- Exercise goal
Type out the data exactly as given. Skip any image.

Records supplied section start

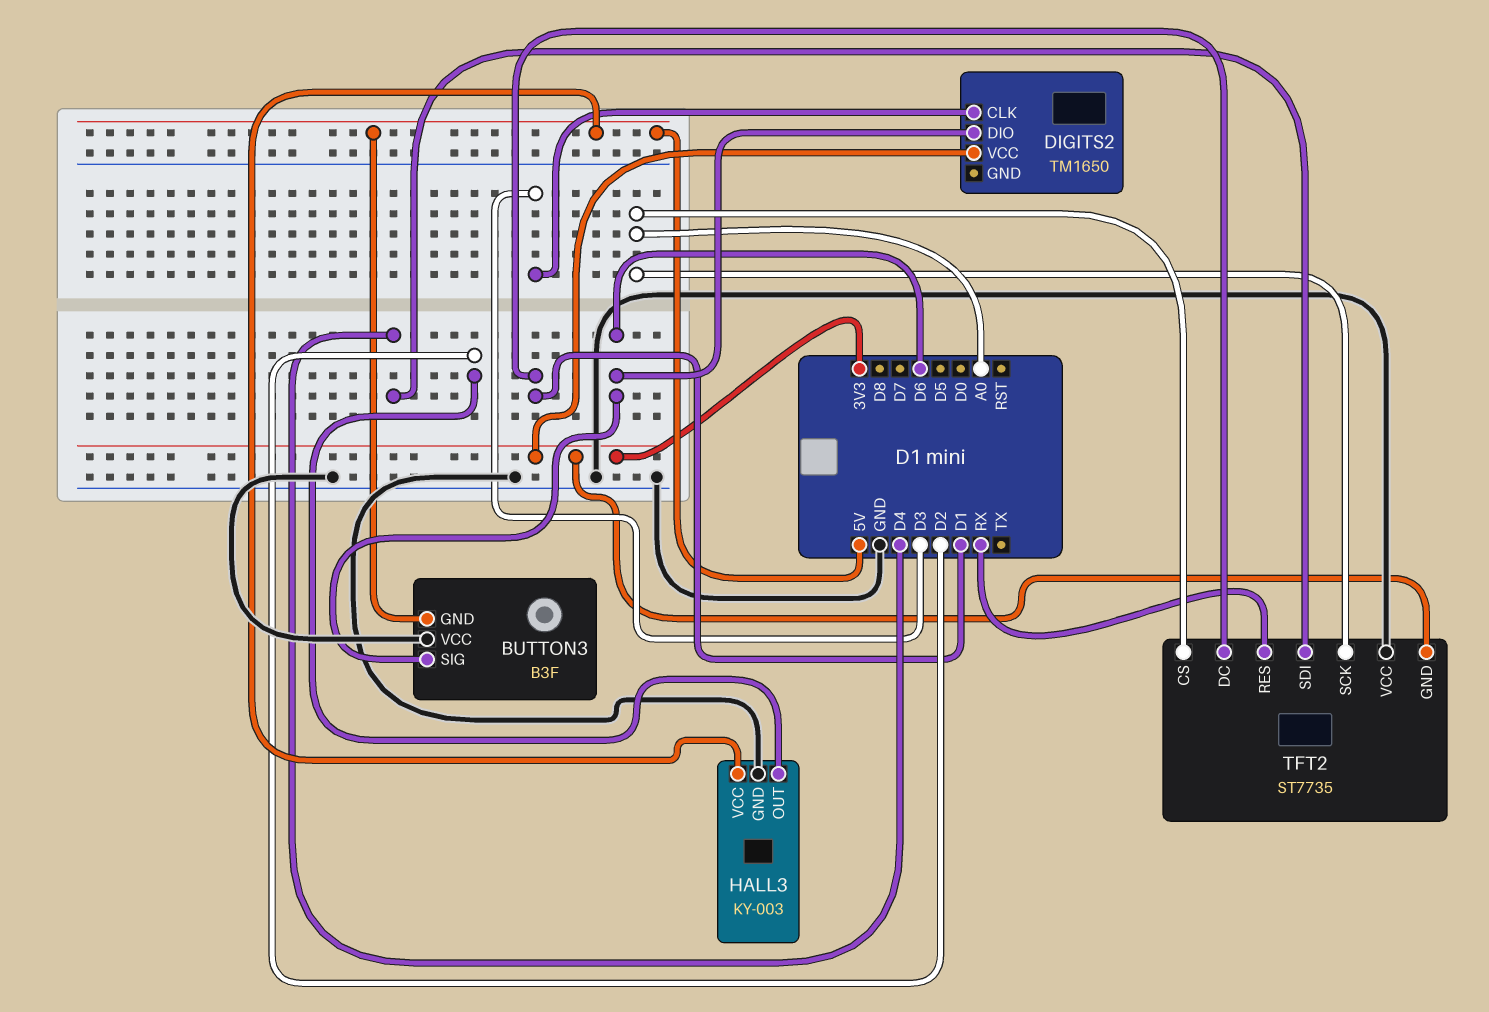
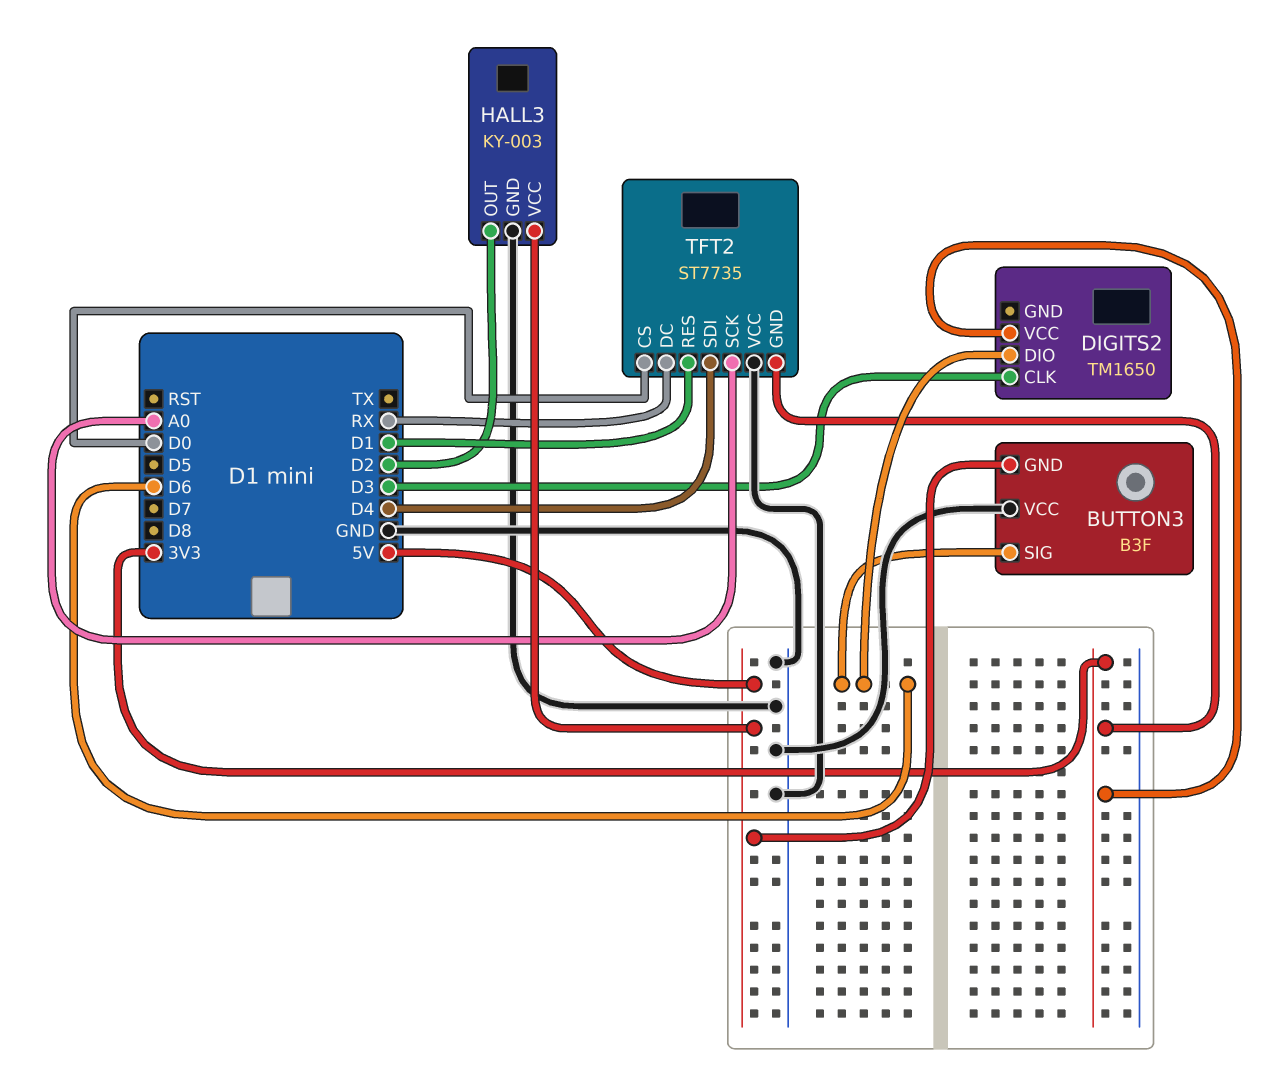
TFT2 pin CS: A0 -> D0
TFT2 pin DC: D1 -> RX
TFT2 pin RES: RX -> D1

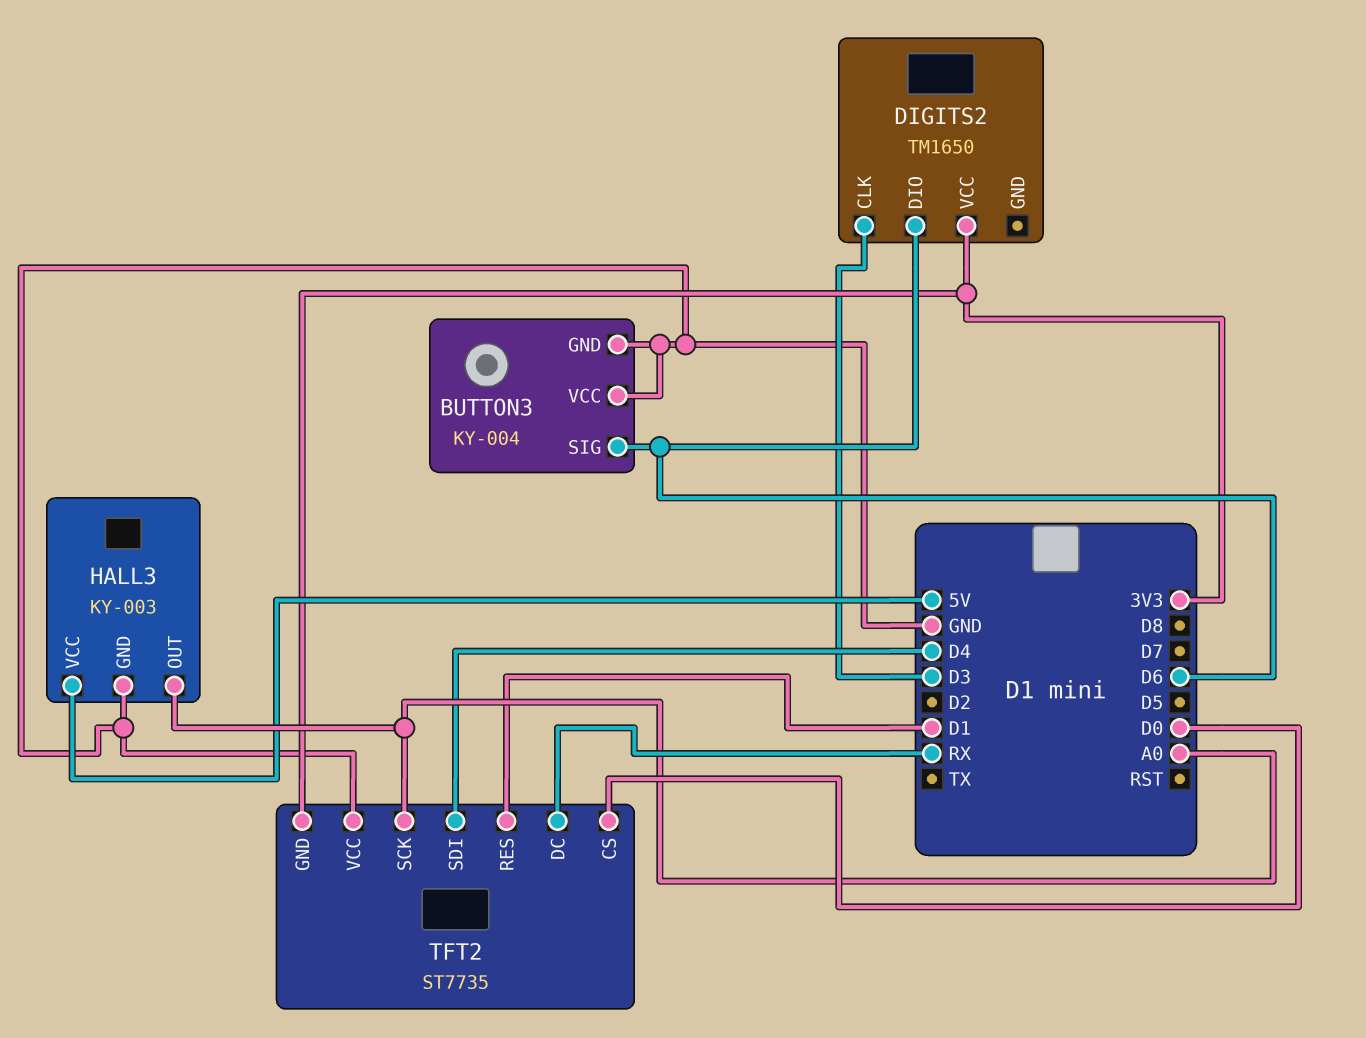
BUTTON3: B3F -> KY-004
BUTTON3 pin GND: 5V -> GND
HALL3 pin OUT: D2 -> A0

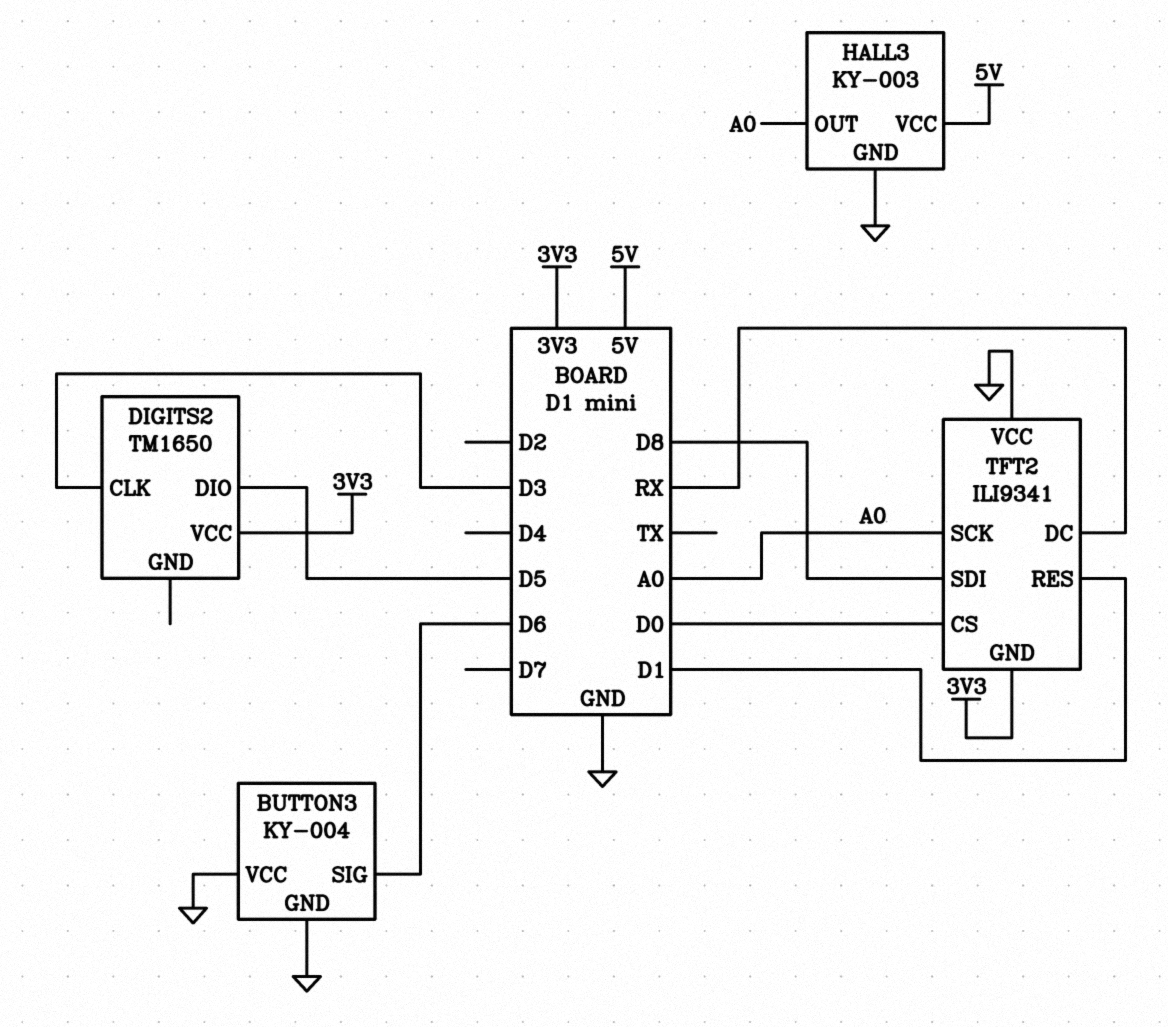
DIGITS2 pin DIO: D6 -> D5
TFT2: ST7735 -> ILI9341
TFT2 pin SDI: D4 -> D8

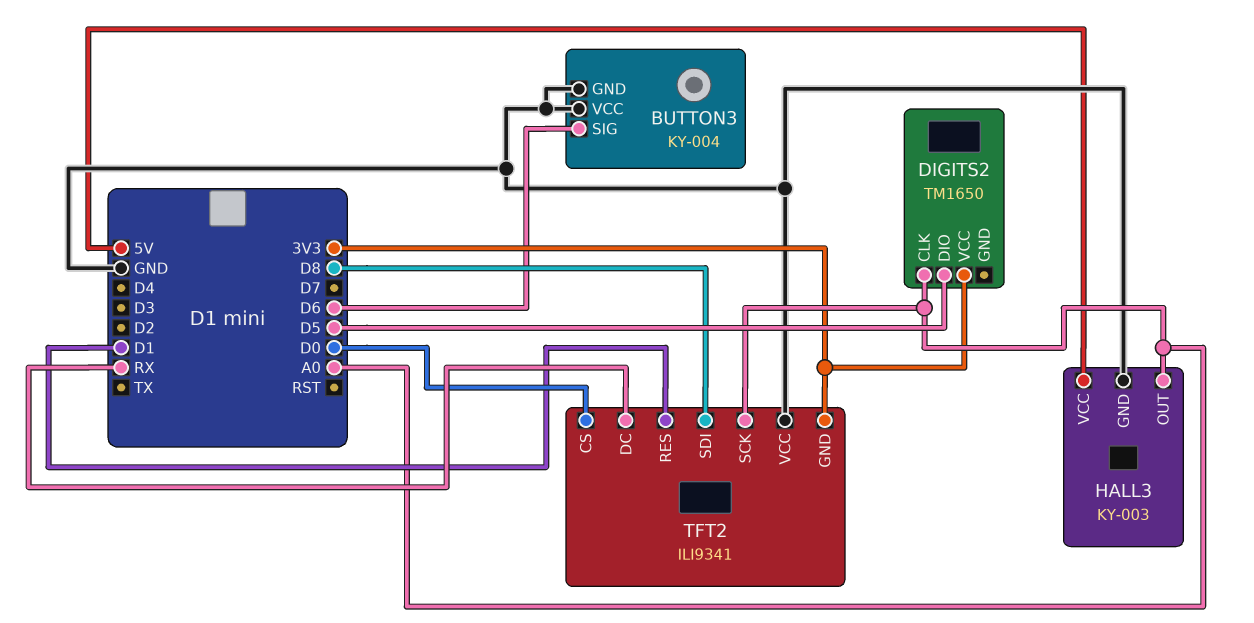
DIGITS2 pin CLK: D3 -> A0

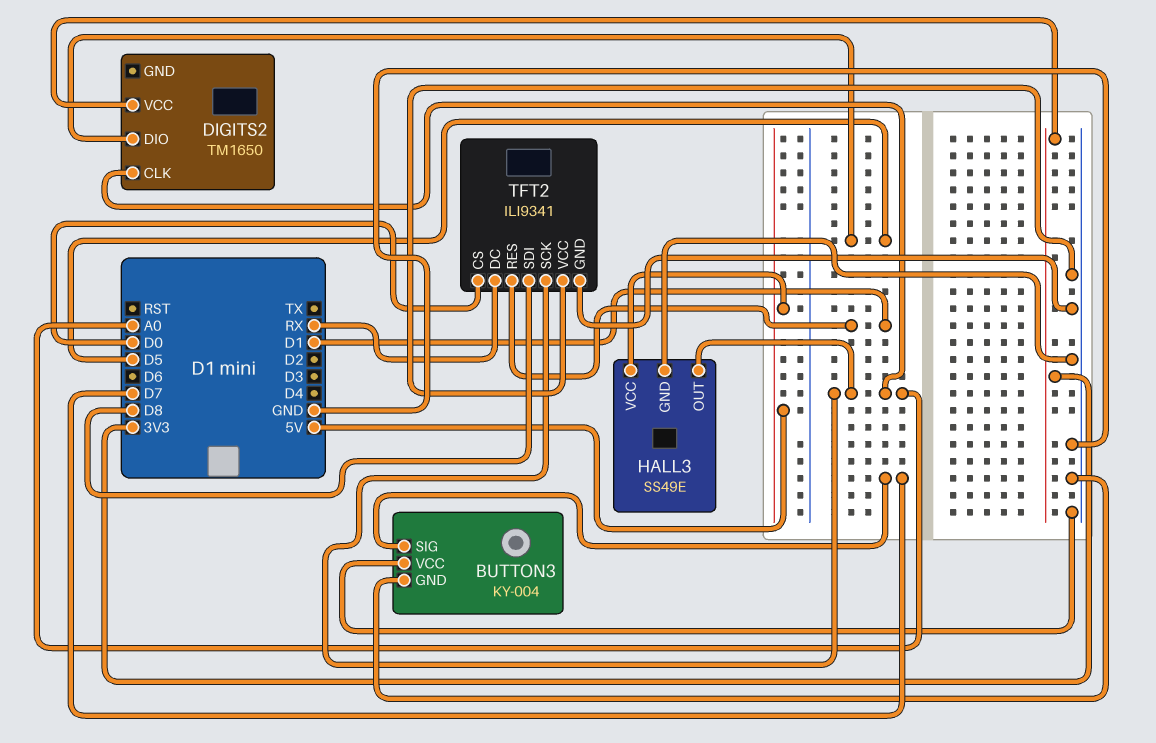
BUTTON3 pin SIG: D6 -> D7
HALL3: KY-003 -> SS49E
TFT2 pin GND: 3V3 -> GND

Records supplied section end

- Exercise output
TFT2 pin CS: A0 -> D0
TFT2 pin DC: D1 -> RX
TFT2 pin RES: RX -> D1

BUTTON3: B3F -> KY-004
BUTTON3 pin GND: 5V -> GND
HALL3 pin OUT: D2 -> A0

DIGITS2 pin DIO: D6 -> D5
TFT2: ST7735 -> ILI9341
TFT2 pin SDI: D4 -> D8

DIGITS2 pin CLK: D3 -> A0

BUTTON3 pin SIG: D6 -> D7
HALL3: KY-003 -> SS49E
TFT2 pin GND: 3V3 -> GND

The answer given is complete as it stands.